(Records)

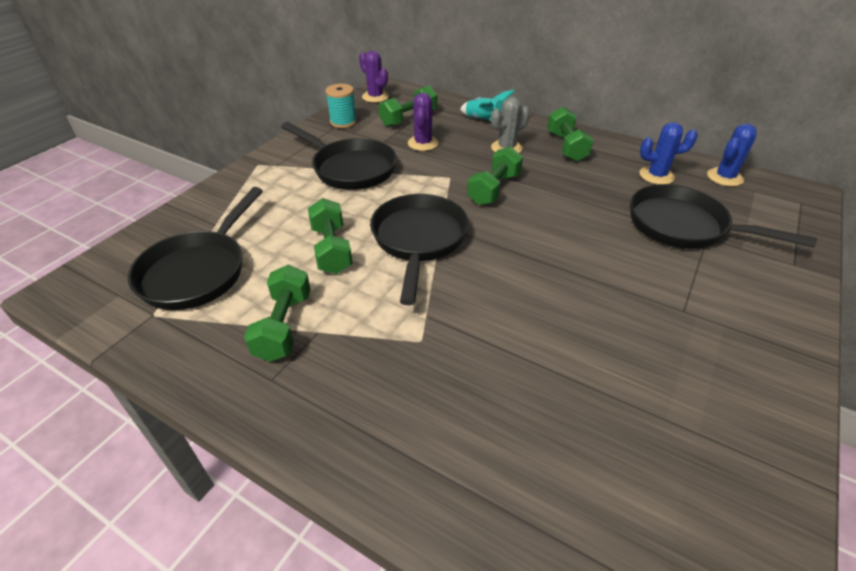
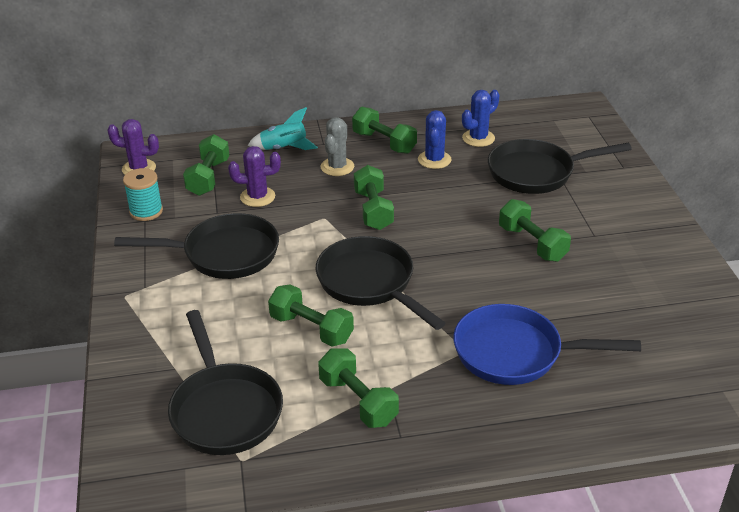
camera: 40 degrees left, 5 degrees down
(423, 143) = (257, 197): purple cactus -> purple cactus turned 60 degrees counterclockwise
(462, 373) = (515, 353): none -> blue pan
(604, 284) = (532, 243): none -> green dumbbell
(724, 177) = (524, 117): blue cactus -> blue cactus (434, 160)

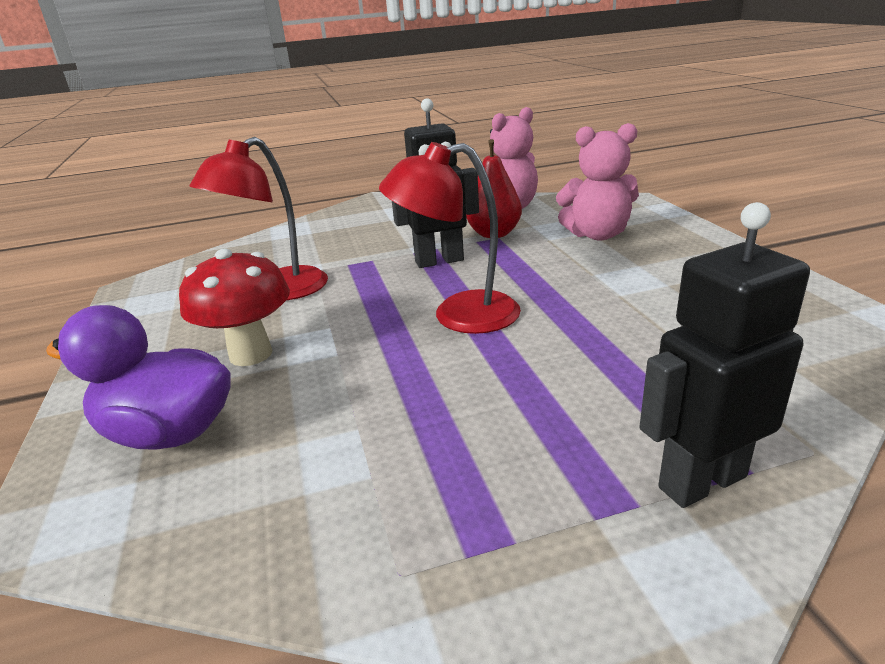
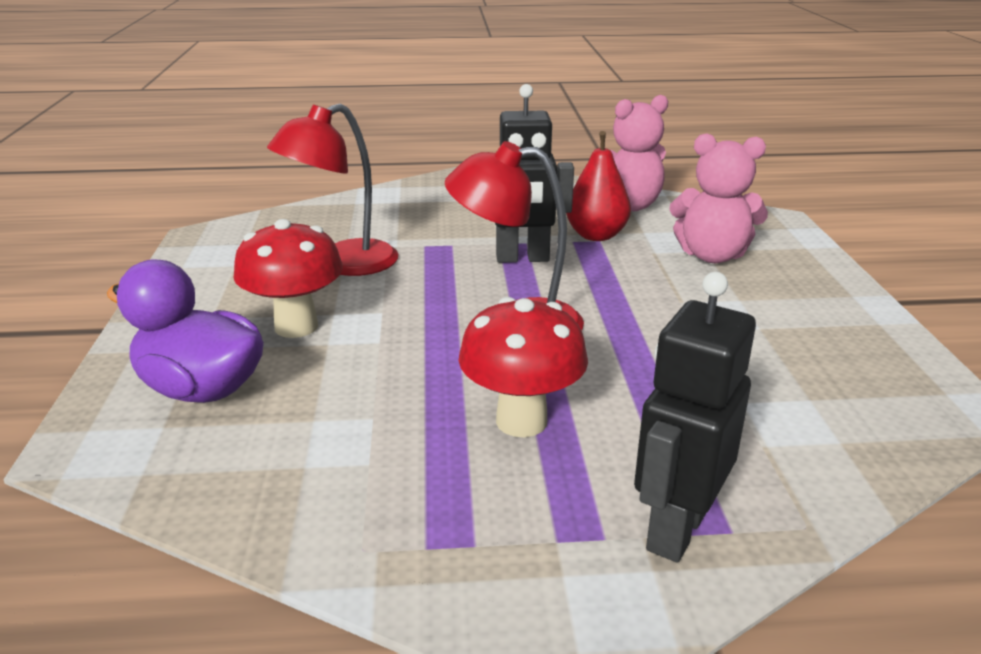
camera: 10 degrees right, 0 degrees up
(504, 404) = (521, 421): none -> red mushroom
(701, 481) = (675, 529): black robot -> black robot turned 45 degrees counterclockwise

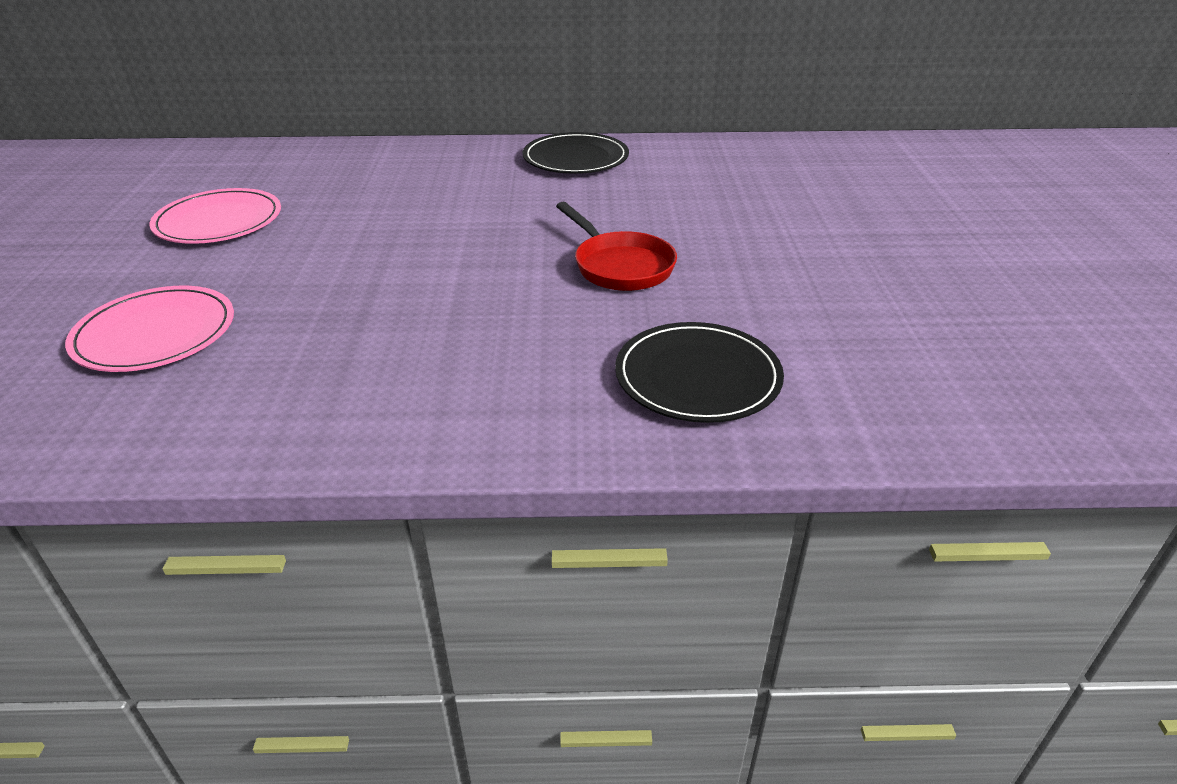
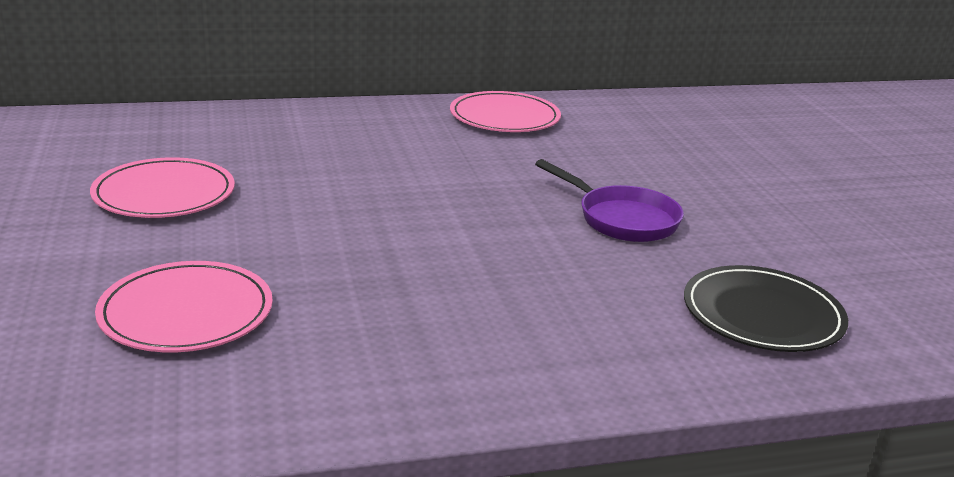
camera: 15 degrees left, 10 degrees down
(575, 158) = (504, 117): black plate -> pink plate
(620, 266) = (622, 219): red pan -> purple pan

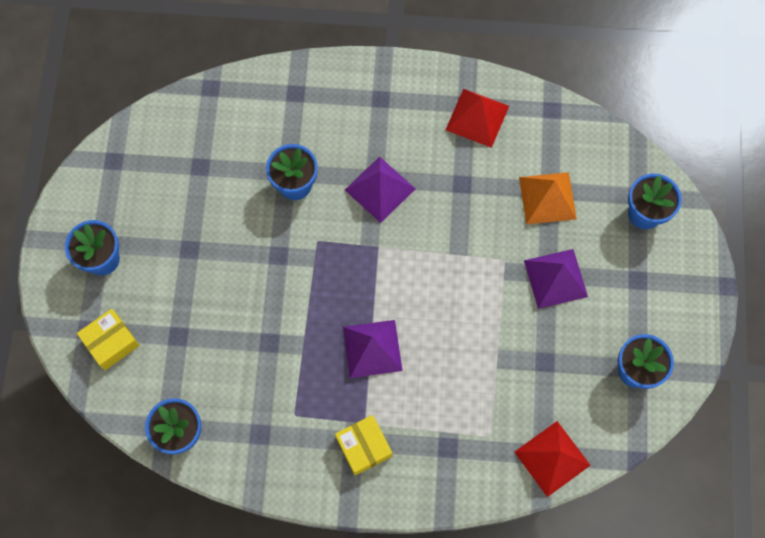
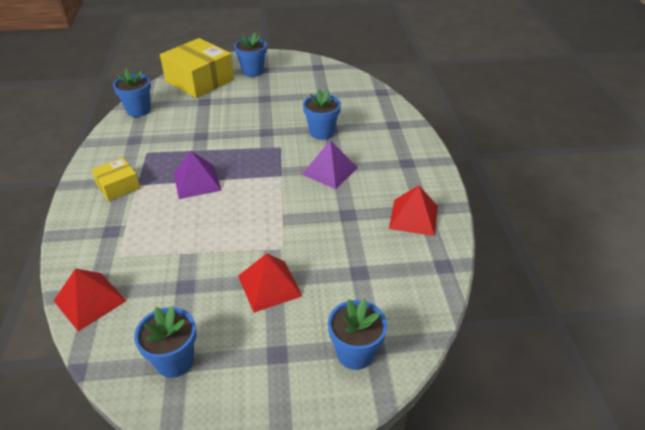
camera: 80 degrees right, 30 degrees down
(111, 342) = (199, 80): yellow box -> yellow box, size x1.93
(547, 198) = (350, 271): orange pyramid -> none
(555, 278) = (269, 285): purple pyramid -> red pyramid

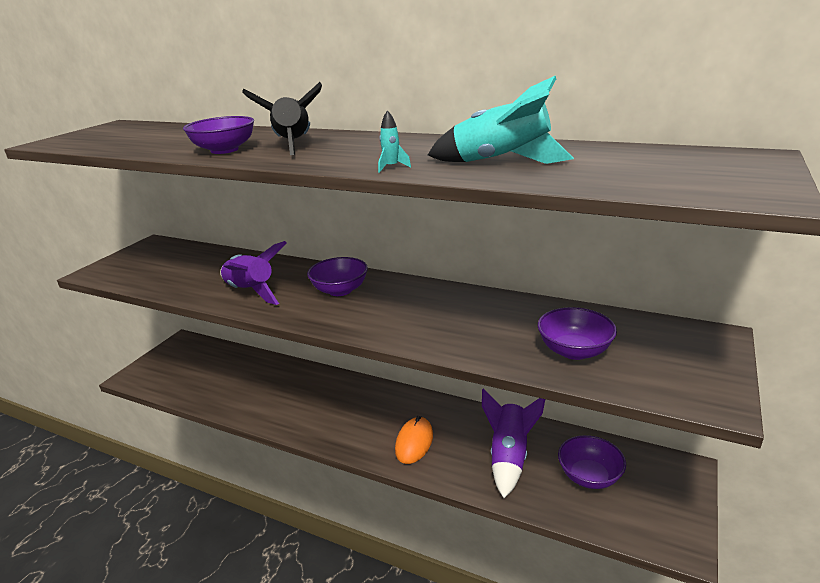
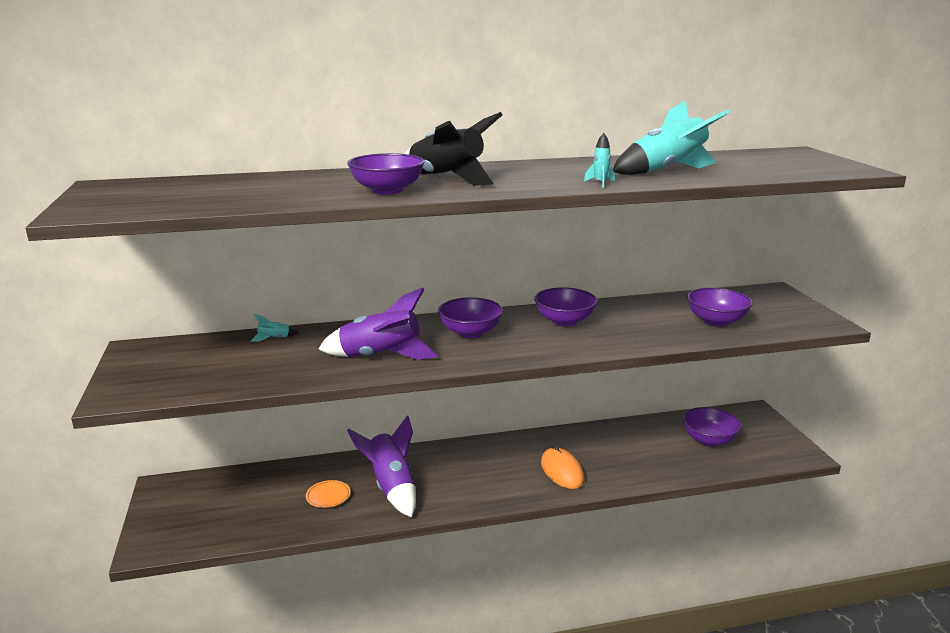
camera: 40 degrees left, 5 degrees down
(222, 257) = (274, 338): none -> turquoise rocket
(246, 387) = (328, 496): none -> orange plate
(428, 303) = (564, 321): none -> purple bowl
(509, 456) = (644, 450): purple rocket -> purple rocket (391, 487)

(End Records)

Task to carry out —
Could you set down verbatim the lines from the beginning of the entries above through the line containing "(222, 257) = (274, 338): none", both included, leaving out the pictures?

Finished task —
camera: 40 degrees left, 5 degrees down
(423, 143) = (257, 197): purple cactus -> purple cactus turned 60 degrees counterclockwise
(462, 373) = (515, 353): none -> blue pan
(604, 284) = (532, 243): none -> green dumbbell
(724, 177) = (524, 117): blue cactus -> blue cactus (434, 160)

camera: 10 degrees right, 0 degrees up
(504, 404) = (521, 421): none -> red mushroom
(701, 481) = (675, 529): black robot -> black robot turned 45 degrees counterclockwise

camera: 15 degrees left, 10 degrees down
(575, 158) = (504, 117): black plate -> pink plate
(620, 266) = (622, 219): red pan -> purple pan

camera: 80 degrees right, 30 degrees down
(111, 342) = (199, 80): yellow box -> yellow box, size x1.93
(547, 198) = (350, 271): orange pyramid -> none
(555, 278) = (269, 285): purple pyramid -> red pyramid

camera: 40 degrees left, 5 degrees down
(222, 257) = (274, 338): none -> turquoise rocket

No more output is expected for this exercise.